| To be done |
Rewrite the lines from the one containing "orange rectangle: rotated" through the one containing "white cross: moved 3 px right, 1 px down", inclusive, changing "counterclockwise" to "anticlockwise" and keeping everything else the same. Give only those lines and omit the pictures.

| Entries shown |
------------------------------------------------
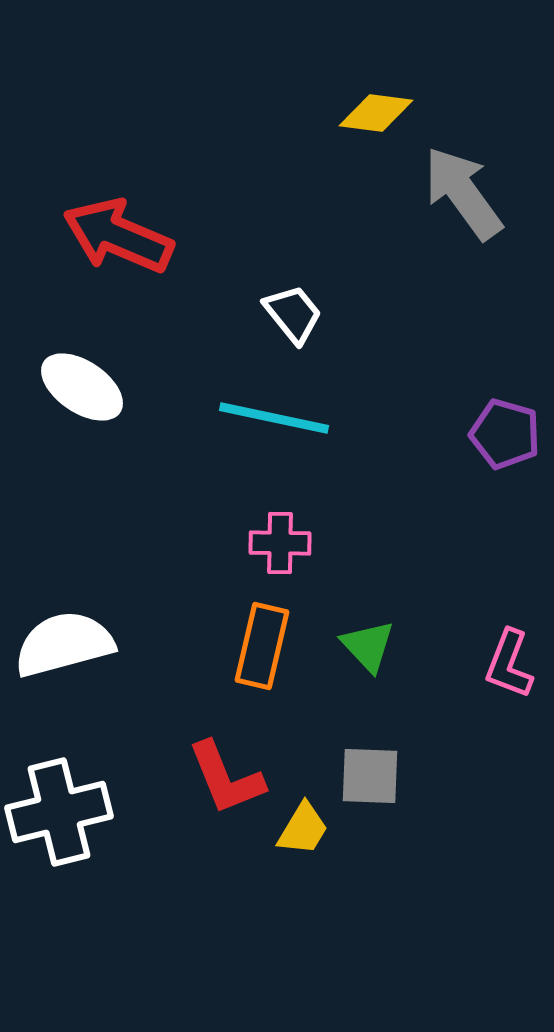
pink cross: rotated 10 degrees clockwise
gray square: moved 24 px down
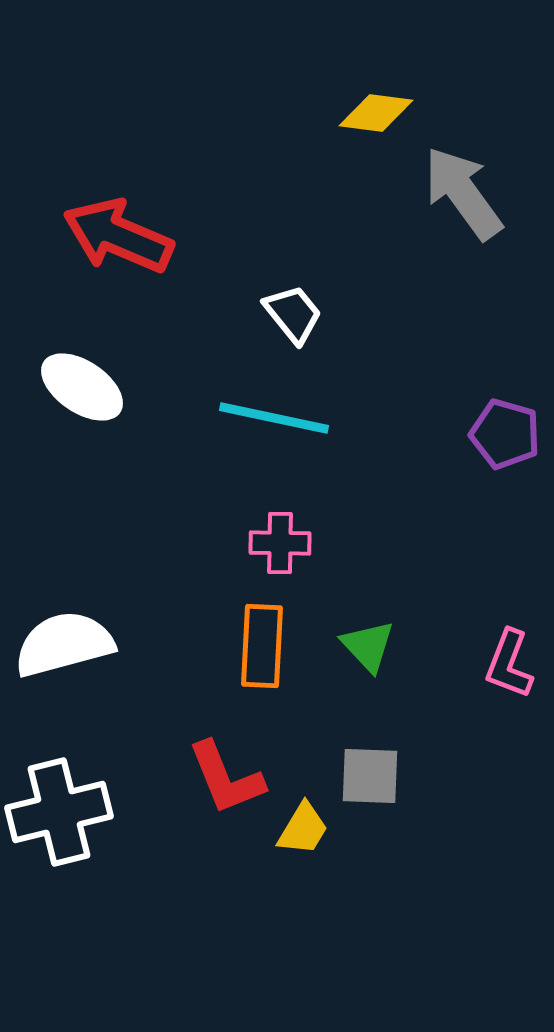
orange rectangle: rotated 10 degrees counterclockwise
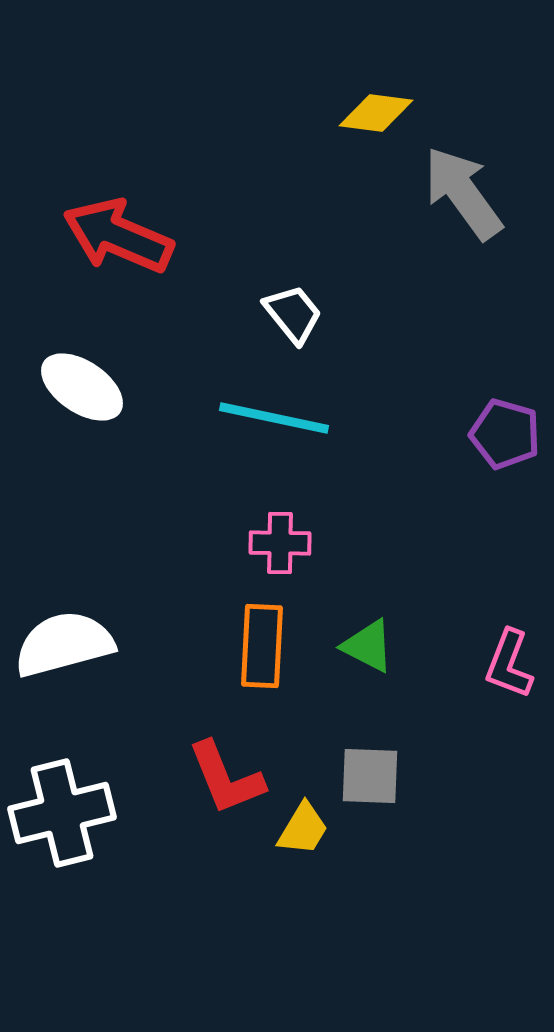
green triangle: rotated 20 degrees counterclockwise
white cross: moved 3 px right, 1 px down
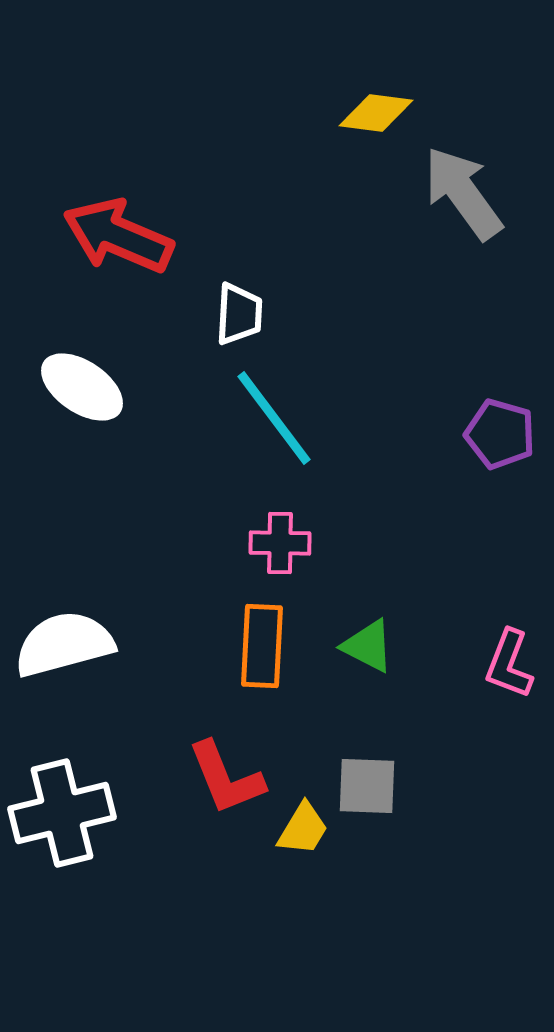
white trapezoid: moved 54 px left; rotated 42 degrees clockwise
cyan line: rotated 41 degrees clockwise
purple pentagon: moved 5 px left
gray square: moved 3 px left, 10 px down
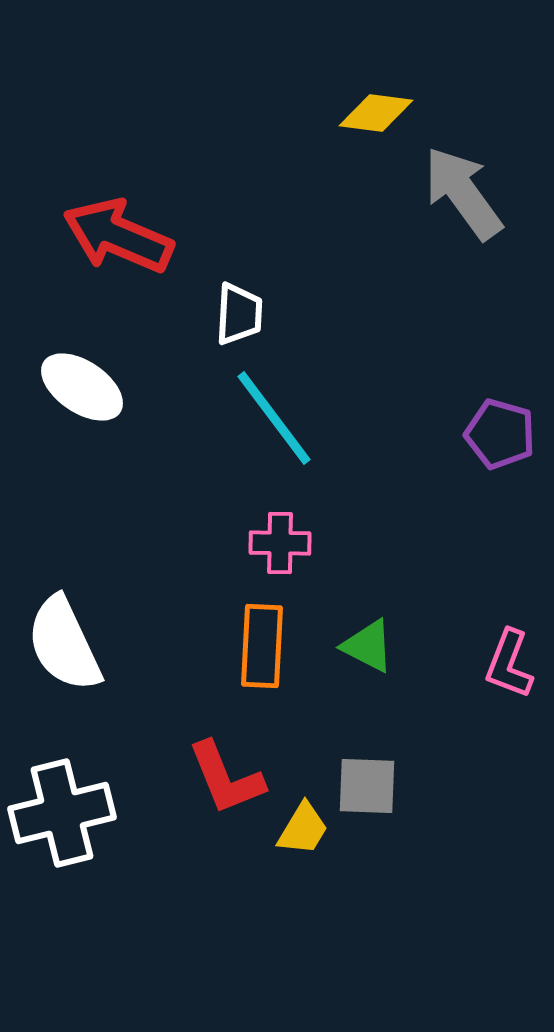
white semicircle: rotated 100 degrees counterclockwise
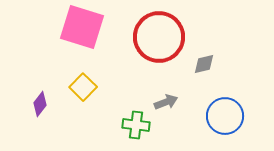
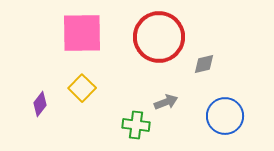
pink square: moved 6 px down; rotated 18 degrees counterclockwise
yellow square: moved 1 px left, 1 px down
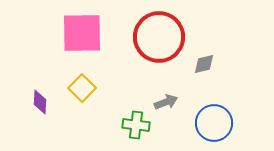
purple diamond: moved 2 px up; rotated 35 degrees counterclockwise
blue circle: moved 11 px left, 7 px down
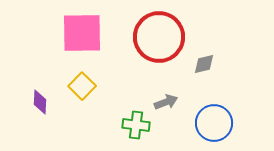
yellow square: moved 2 px up
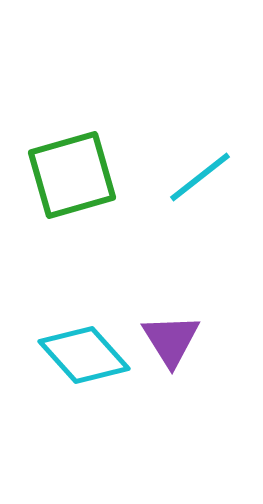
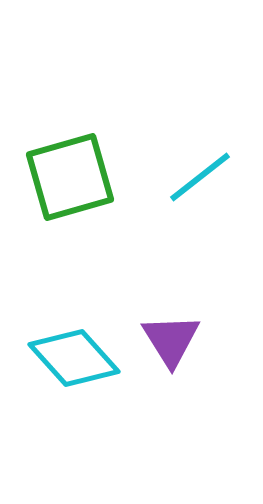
green square: moved 2 px left, 2 px down
cyan diamond: moved 10 px left, 3 px down
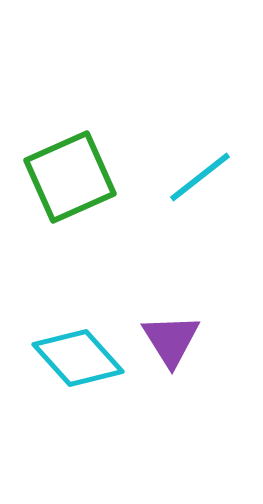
green square: rotated 8 degrees counterclockwise
cyan diamond: moved 4 px right
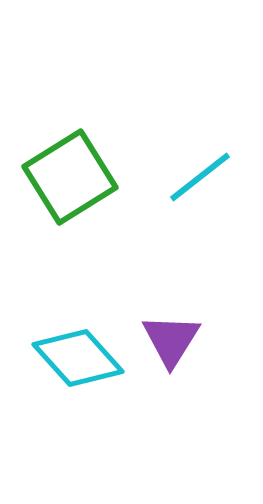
green square: rotated 8 degrees counterclockwise
purple triangle: rotated 4 degrees clockwise
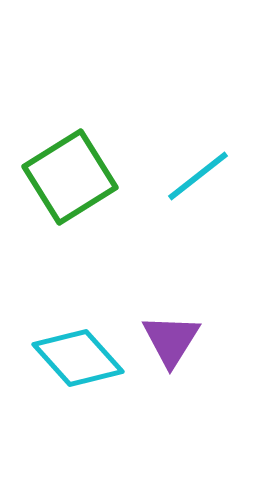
cyan line: moved 2 px left, 1 px up
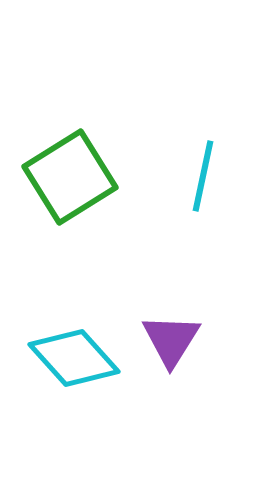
cyan line: moved 5 px right; rotated 40 degrees counterclockwise
cyan diamond: moved 4 px left
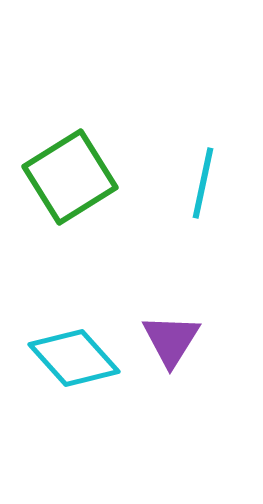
cyan line: moved 7 px down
------------------------------------------------
| Full response |
orange rectangle: rotated 10 degrees anticlockwise
green triangle: rotated 20 degrees anticlockwise
white cross: moved 3 px right, 1 px down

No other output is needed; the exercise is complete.